▶ _TASK STATEMENT_
Exactly as they appear, output all of the records. Skip any images.

[Stored data entries]
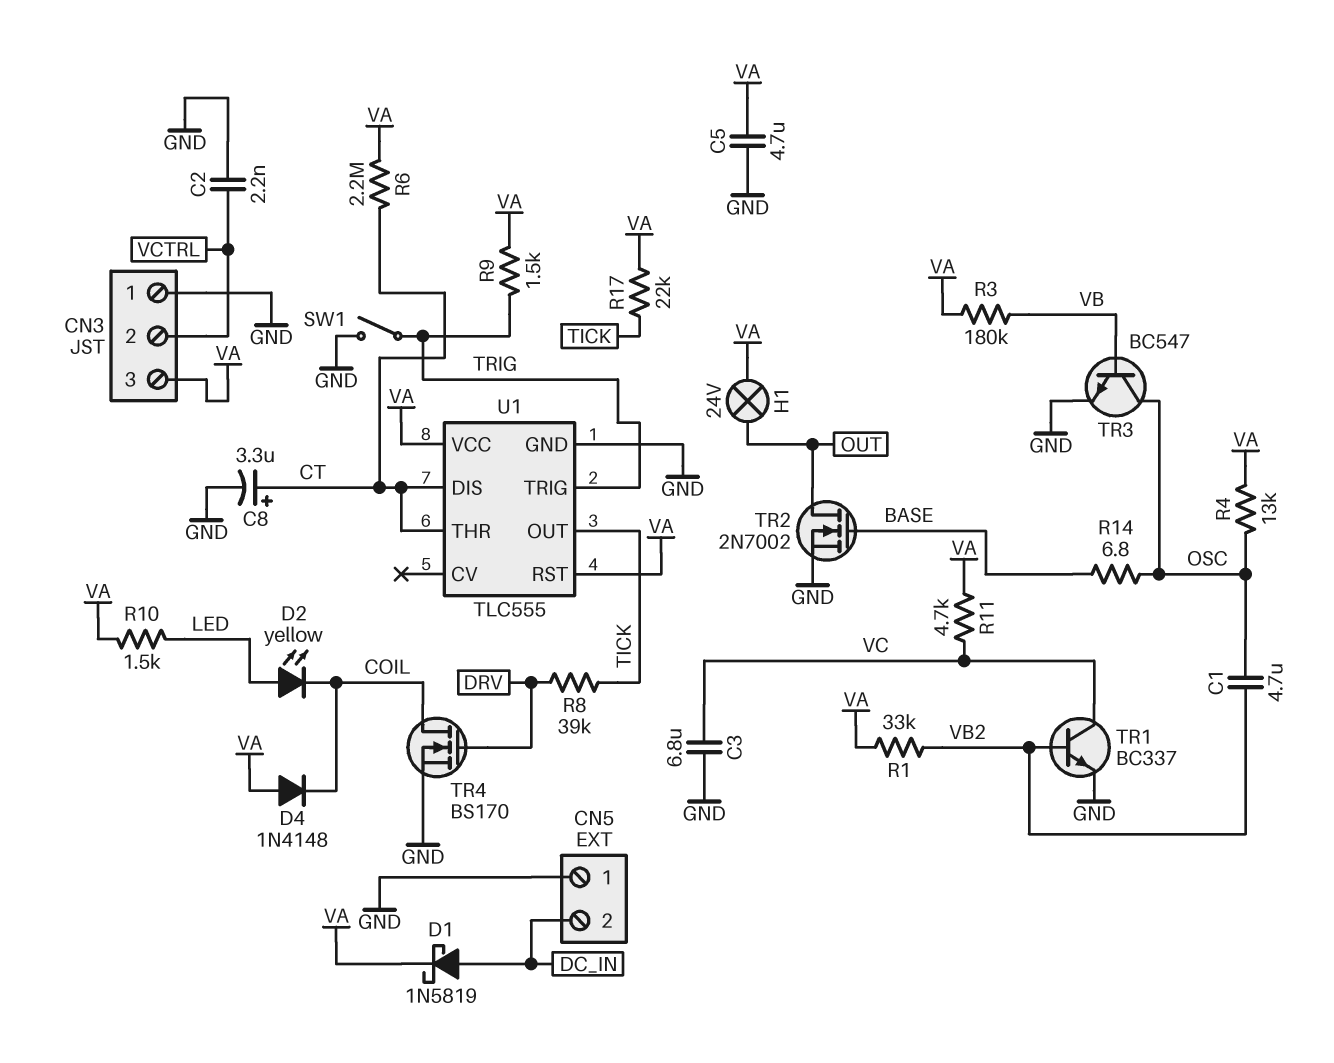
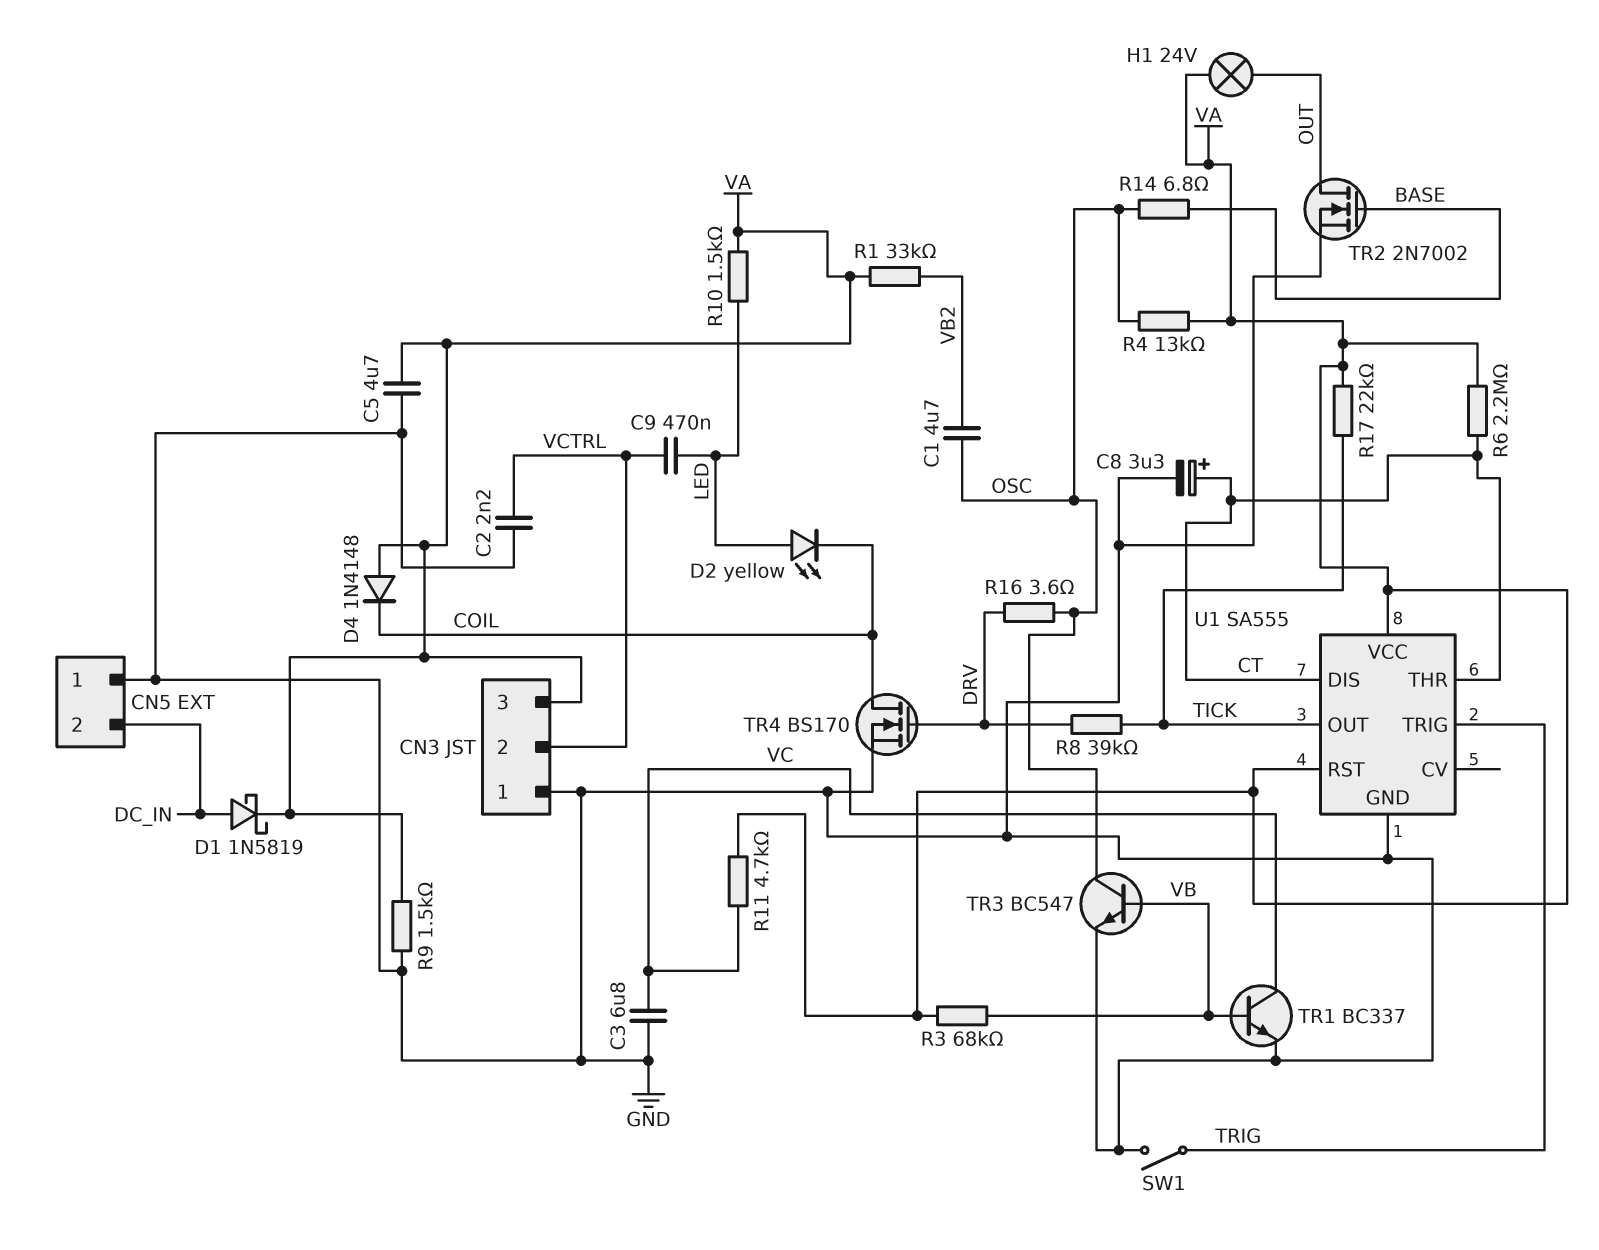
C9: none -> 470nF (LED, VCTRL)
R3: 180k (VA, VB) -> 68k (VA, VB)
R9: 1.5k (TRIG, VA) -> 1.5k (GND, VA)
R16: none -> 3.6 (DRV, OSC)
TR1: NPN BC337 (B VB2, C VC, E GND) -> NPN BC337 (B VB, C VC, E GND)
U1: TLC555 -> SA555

▶ _PROBLEM SOLUTION_
C9: none -> 470nF (LED, VCTRL)
R3: 180k (VA, VB) -> 68k (VA, VB)
R9: 1.5k (TRIG, VA) -> 1.5k (GND, VA)
R16: none -> 3.6 (DRV, OSC)
TR1: NPN BC337 (B VB2, C VC, E GND) -> NPN BC337 (B VB, C VC, E GND)
U1: TLC555 -> SA555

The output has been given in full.